# [LISTED ENTRIES]
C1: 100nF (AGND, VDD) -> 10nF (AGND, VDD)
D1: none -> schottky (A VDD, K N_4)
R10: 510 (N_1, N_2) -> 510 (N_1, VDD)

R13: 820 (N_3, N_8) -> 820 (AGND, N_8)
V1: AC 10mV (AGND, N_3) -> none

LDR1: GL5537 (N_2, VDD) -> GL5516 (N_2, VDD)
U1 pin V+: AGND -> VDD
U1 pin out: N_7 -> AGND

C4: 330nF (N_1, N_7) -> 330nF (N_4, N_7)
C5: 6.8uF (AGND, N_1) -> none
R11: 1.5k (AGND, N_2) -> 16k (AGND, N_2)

# [WORK INSTRUCTION]
Please extract exactly, and only, the lines from the line containing "R13: 820 (N_3, N_8) -> 820 (AGND, N_8)" through the last line of the records.

# [SOLUTION FOR THIS PROBLEM]
R13: 820 (N_3, N_8) -> 820 (AGND, N_8)
V1: AC 10mV (AGND, N_3) -> none

LDR1: GL5537 (N_2, VDD) -> GL5516 (N_2, VDD)
U1 pin V+: AGND -> VDD
U1 pin out: N_7 -> AGND

C4: 330nF (N_1, N_7) -> 330nF (N_4, N_7)
C5: 6.8uF (AGND, N_1) -> none
R11: 1.5k (AGND, N_2) -> 16k (AGND, N_2)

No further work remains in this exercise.